■ **Problem description**:
From the records below, copy out exactly the lines from the one containing "TEMP2 pin OUT: A0 -> 14" to the one containing "RADIO1 pin VCC: 5V -> GND", both included. Add nothing else.

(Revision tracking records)
▬▬▬

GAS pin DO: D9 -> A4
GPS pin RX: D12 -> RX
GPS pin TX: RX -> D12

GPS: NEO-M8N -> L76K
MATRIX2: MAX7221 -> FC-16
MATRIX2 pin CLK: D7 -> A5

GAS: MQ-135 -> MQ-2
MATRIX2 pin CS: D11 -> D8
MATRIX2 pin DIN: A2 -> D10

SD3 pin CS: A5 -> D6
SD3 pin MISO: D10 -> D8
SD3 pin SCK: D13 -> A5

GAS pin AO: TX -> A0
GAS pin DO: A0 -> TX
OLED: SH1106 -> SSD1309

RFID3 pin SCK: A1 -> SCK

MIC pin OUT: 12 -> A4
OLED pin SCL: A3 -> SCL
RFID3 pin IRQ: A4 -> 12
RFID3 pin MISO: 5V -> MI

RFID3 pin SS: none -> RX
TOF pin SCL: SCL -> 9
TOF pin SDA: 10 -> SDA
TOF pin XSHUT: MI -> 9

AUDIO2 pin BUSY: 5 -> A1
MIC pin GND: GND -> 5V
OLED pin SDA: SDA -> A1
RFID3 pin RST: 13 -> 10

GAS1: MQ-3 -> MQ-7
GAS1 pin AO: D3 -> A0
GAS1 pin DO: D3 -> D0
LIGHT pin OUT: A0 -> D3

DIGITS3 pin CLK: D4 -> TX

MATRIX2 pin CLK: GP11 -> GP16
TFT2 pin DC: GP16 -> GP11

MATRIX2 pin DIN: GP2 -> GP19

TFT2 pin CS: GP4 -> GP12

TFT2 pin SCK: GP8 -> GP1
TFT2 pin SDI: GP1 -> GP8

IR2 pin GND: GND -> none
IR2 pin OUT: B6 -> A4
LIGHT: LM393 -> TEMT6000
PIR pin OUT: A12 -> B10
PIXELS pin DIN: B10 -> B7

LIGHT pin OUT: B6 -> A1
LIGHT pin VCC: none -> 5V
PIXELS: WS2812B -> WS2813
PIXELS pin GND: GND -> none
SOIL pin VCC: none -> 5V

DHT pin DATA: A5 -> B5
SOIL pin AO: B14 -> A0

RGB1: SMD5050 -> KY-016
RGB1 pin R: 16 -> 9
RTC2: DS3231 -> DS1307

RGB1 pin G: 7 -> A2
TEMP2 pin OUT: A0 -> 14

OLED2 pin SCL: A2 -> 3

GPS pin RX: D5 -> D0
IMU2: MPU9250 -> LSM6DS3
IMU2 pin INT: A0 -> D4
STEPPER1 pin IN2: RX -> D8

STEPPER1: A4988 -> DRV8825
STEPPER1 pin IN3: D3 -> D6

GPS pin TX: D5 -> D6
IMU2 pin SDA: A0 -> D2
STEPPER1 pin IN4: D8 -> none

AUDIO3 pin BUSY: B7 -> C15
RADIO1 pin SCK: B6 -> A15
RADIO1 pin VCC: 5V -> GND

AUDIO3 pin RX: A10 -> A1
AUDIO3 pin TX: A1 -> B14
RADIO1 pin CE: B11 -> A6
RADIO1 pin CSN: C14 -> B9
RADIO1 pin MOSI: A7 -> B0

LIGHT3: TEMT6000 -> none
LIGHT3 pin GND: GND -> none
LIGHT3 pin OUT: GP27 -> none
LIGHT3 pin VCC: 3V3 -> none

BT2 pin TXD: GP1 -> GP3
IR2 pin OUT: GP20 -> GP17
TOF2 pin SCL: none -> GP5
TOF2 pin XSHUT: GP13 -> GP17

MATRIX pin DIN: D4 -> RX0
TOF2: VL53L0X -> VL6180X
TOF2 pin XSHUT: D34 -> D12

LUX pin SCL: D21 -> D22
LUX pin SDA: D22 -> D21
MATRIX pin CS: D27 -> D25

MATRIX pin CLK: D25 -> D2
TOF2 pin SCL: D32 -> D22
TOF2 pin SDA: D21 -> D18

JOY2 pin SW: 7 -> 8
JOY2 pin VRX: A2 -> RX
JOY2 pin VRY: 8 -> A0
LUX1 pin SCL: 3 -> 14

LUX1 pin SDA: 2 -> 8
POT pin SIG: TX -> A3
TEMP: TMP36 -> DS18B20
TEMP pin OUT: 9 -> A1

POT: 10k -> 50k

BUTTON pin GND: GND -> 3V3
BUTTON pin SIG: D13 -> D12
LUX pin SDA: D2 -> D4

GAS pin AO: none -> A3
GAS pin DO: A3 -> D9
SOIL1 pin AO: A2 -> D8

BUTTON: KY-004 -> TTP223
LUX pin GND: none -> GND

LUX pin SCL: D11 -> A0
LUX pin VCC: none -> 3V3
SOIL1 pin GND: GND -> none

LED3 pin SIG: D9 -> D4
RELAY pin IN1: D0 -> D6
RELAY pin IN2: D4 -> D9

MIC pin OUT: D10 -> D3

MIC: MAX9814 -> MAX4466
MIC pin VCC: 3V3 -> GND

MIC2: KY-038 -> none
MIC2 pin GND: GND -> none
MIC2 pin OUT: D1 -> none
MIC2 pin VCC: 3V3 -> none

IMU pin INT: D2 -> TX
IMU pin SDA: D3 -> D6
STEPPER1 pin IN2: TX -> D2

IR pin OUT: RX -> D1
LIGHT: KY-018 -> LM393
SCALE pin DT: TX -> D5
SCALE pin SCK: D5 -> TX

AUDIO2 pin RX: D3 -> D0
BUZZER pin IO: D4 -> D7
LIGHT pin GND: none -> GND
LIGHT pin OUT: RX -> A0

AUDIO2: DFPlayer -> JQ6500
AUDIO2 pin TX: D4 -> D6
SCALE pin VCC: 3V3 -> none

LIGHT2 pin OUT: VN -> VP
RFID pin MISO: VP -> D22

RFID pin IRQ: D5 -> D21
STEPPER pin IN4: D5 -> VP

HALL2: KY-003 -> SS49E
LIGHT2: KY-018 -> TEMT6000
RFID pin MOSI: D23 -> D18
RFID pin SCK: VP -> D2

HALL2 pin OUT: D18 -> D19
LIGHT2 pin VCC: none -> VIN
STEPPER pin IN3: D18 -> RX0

▬▬▬

■ **Your solution**:
TEMP2 pin OUT: A0 -> 14

OLED2 pin SCL: A2 -> 3

GPS pin RX: D5 -> D0
IMU2: MPU9250 -> LSM6DS3
IMU2 pin INT: A0 -> D4
STEPPER1 pin IN2: RX -> D8

STEPPER1: A4988 -> DRV8825
STEPPER1 pin IN3: D3 -> D6

GPS pin TX: D5 -> D6
IMU2 pin SDA: A0 -> D2
STEPPER1 pin IN4: D8 -> none

AUDIO3 pin BUSY: B7 -> C15
RADIO1 pin SCK: B6 -> A15
RADIO1 pin VCC: 5V -> GND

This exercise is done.